* DIRECTIONS FOR THIS TASK
Below are the records; return every line from the one that contains "(474, 275) = (500, 357): brown" to the last, exactly, skipping the pictures.

* INPUT FOR THIS TASK
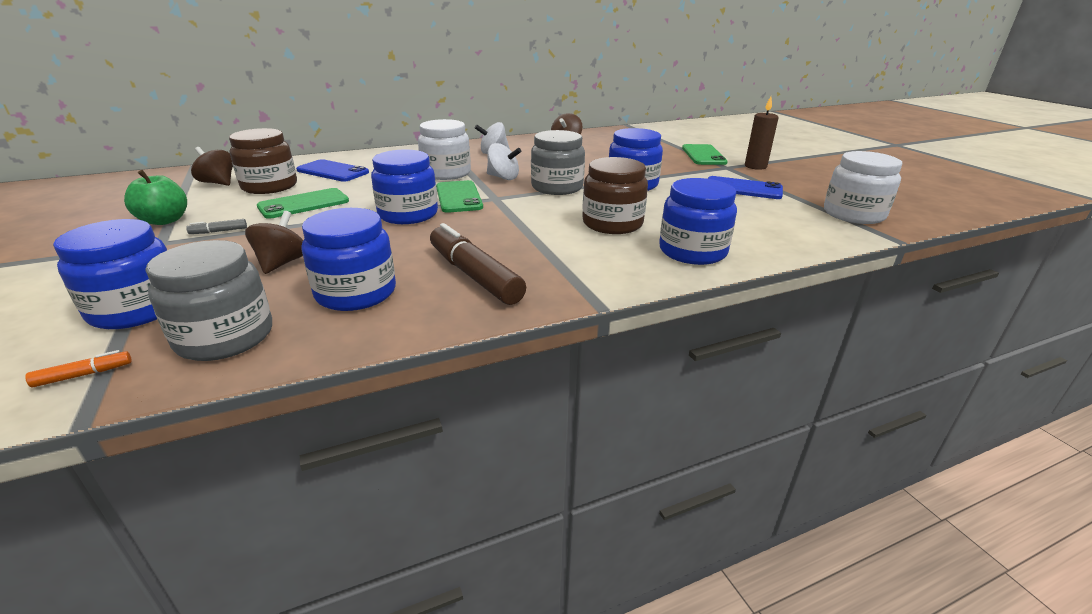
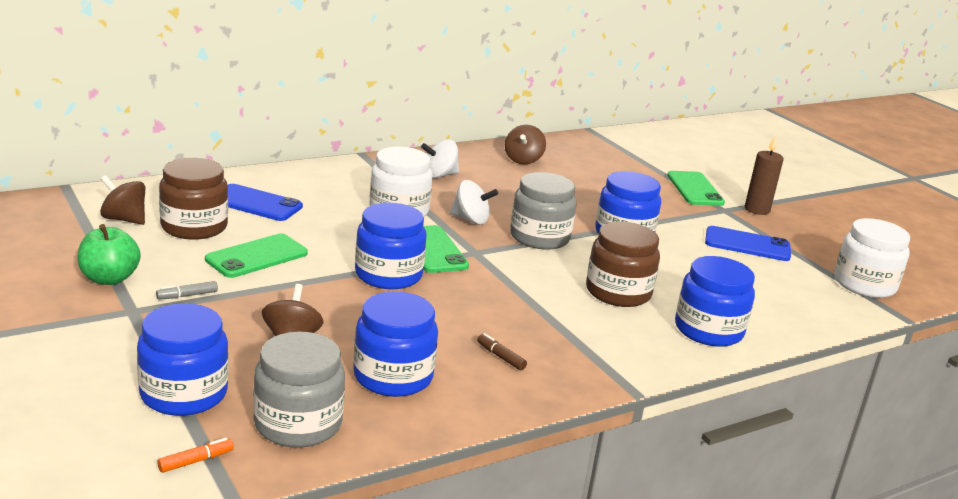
camera: 10 degrees left, 5 degrees down
(474, 275) = (500, 357): brown marker -> brown marker, size x0.40

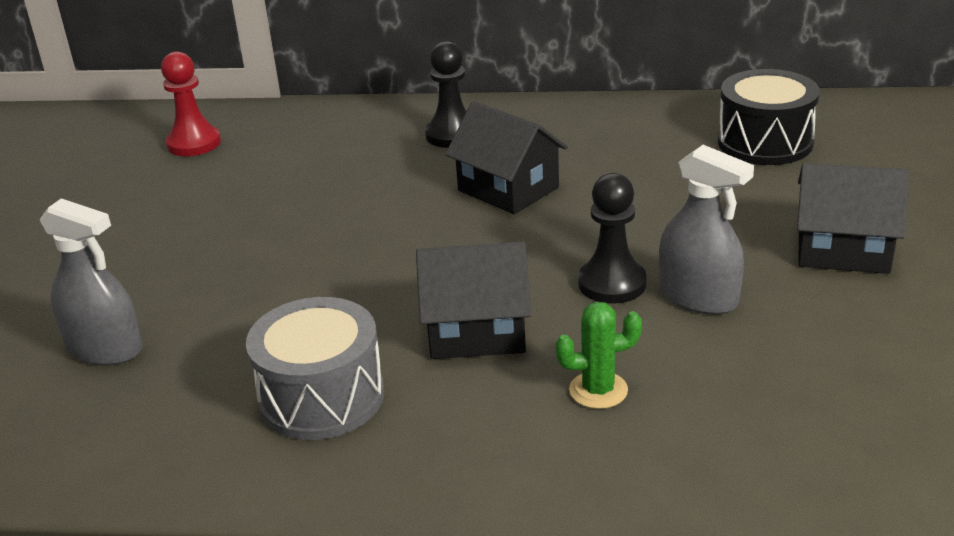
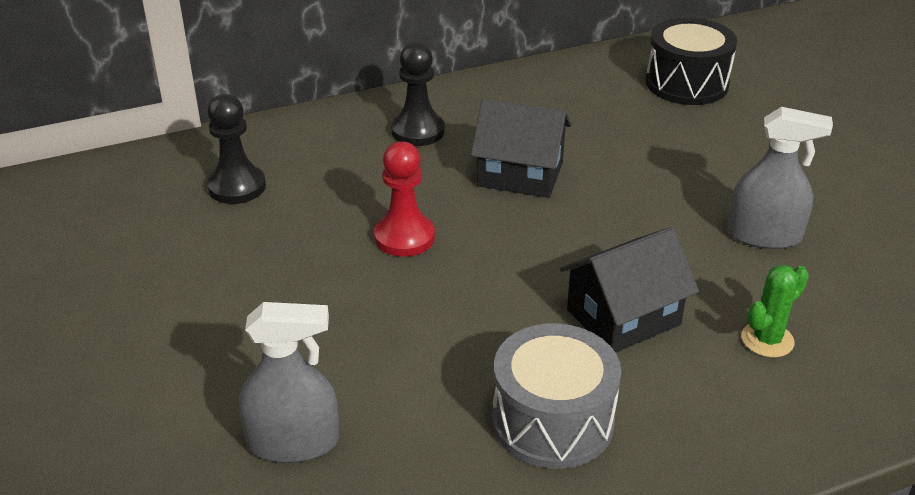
camera: 30 degrees left, 5 degrees up
(194, 143) = (159, 196): red pawn -> red pawn (404, 237)
(612, 283) = (689, 241): black pawn -> black pawn (237, 187)
(843, 250) = (827, 166): black house -> none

* OUTPUT FOR THIS EXERCISE
(474, 275) = (500, 357): brown marker -> brown marker, size x0.40

camera: 30 degrees left, 5 degrees up
(194, 143) = (159, 196): red pawn -> red pawn (404, 237)
(612, 283) = (689, 241): black pawn -> black pawn (237, 187)
(843, 250) = (827, 166): black house -> none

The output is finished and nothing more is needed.